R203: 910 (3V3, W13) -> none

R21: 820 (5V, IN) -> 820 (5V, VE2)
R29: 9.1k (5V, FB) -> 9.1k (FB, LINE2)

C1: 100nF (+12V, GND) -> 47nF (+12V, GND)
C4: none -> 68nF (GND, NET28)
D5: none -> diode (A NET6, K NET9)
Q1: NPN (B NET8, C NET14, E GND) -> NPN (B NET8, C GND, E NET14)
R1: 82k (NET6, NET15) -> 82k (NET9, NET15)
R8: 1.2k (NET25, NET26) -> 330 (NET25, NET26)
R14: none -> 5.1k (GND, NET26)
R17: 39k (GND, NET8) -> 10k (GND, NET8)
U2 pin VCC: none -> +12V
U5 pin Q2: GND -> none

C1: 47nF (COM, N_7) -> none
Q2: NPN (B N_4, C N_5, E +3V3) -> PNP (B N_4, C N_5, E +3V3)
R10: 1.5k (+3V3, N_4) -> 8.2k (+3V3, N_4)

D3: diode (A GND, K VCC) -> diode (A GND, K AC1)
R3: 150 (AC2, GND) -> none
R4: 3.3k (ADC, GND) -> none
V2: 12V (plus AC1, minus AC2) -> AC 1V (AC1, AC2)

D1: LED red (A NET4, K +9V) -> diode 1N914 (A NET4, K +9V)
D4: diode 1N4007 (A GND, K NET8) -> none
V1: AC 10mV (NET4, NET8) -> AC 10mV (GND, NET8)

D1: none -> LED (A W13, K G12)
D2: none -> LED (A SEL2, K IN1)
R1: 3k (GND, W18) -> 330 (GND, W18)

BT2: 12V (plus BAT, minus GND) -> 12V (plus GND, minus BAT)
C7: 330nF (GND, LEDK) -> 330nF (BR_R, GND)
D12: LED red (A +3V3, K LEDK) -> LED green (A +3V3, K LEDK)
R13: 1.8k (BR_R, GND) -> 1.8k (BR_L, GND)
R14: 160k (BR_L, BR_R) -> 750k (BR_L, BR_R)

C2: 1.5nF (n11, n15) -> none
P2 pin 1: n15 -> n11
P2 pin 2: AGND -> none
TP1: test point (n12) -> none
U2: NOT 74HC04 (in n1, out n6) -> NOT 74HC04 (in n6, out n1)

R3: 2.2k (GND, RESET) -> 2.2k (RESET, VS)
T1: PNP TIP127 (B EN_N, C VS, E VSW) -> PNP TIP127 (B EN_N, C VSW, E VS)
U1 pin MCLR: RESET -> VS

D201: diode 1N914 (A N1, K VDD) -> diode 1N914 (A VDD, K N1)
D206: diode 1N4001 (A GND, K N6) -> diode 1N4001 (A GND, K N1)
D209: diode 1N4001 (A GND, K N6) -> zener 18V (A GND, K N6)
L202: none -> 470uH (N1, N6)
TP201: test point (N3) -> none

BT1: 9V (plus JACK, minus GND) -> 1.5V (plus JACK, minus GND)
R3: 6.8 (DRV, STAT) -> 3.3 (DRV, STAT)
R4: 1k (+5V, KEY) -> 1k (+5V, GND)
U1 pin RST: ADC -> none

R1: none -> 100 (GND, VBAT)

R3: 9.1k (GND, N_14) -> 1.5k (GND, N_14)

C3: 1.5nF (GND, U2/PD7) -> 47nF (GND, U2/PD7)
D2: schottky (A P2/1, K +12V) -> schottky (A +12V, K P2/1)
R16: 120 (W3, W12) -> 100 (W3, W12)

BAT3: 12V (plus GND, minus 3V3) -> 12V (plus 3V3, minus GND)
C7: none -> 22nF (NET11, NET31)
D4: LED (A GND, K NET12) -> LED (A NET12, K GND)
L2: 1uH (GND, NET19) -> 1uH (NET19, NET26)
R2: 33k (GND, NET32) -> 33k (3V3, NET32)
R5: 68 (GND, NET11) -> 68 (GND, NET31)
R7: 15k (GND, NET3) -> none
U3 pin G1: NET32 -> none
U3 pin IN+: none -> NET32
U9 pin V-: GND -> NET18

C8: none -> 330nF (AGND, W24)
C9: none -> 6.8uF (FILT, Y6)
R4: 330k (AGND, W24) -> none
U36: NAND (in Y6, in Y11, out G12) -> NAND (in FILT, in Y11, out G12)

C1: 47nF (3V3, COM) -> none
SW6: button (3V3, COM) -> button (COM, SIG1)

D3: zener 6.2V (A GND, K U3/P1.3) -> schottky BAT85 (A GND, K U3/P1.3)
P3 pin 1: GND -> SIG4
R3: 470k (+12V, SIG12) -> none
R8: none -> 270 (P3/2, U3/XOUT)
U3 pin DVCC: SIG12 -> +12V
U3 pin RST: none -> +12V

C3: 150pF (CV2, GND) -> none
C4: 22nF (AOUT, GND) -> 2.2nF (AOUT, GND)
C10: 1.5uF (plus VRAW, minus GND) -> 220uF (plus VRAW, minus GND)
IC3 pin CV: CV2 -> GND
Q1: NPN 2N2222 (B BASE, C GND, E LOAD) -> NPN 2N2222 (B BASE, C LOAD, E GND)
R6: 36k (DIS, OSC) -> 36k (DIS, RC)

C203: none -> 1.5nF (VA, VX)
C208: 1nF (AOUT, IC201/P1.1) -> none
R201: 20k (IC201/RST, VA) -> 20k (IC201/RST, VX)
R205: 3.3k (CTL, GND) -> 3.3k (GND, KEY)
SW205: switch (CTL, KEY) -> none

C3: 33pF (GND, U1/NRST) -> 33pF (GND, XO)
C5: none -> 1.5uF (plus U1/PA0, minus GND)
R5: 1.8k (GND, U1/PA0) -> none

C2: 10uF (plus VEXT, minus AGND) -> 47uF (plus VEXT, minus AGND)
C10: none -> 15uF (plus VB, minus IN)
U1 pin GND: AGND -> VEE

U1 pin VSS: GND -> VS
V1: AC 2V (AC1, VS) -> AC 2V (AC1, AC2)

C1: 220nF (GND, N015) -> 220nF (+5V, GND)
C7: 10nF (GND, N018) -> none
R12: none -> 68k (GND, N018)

..............................

> _WORK ITEM_
From the records, copy every line that has the string "AGND" in it.

> _ANSWER TO THE EXERCISE_
P2 pin 2: AGND -> none
C8: none -> 330nF (AGND, W24)
R4: 330k (AGND, W24) -> none
C2: 10uF (plus VEXT, minus AGND) -> 47uF (plus VEXT, minus AGND)
U1 pin GND: AGND -> VEE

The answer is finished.